Exercise requirements: Exact reproductions of all the entries, please, and no pictures.

Object tracking records:
-- Opening Marker --

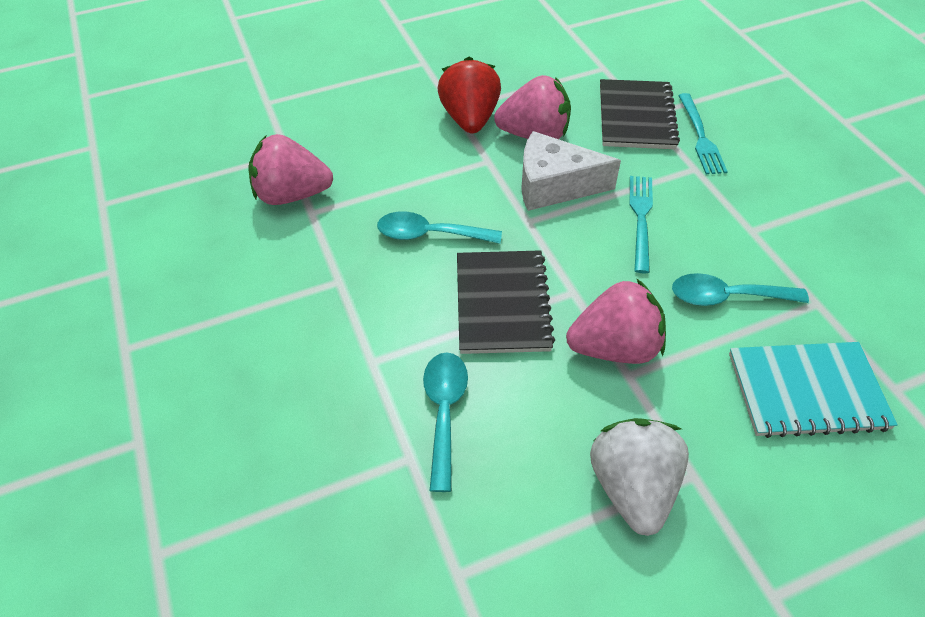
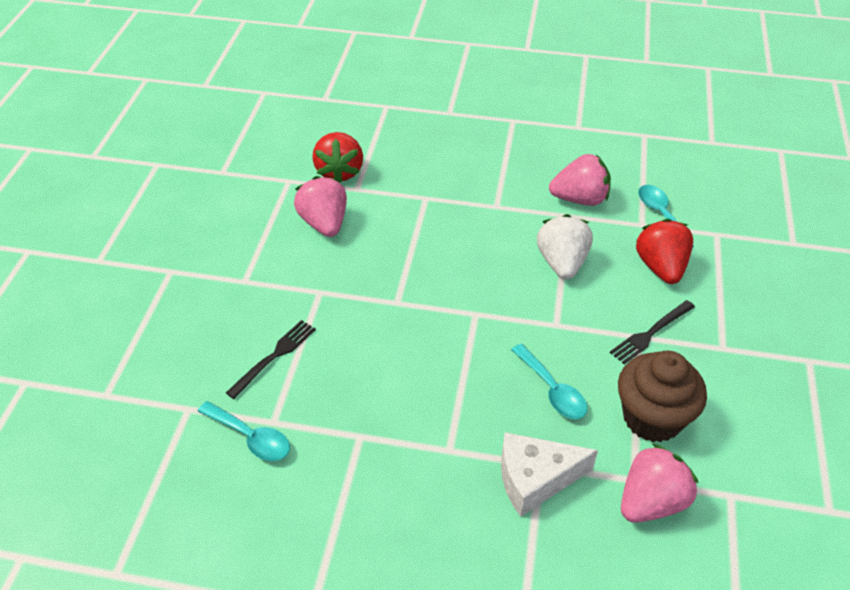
black fork: 0 -> 2
black notebook: 2 -> 0
brown cupcake: 0 -> 1
red strawberry: 1 -> 2
turquoise fork: 2 -> 0
turquoise notebook: 1 -> 0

-- Closing Marker --

Exercise output:
black fork: 0 -> 2
black notebook: 2 -> 0
brown cupcake: 0 -> 1
red strawberry: 1 -> 2
turquoise fork: 2 -> 0
turquoise notebook: 1 -> 0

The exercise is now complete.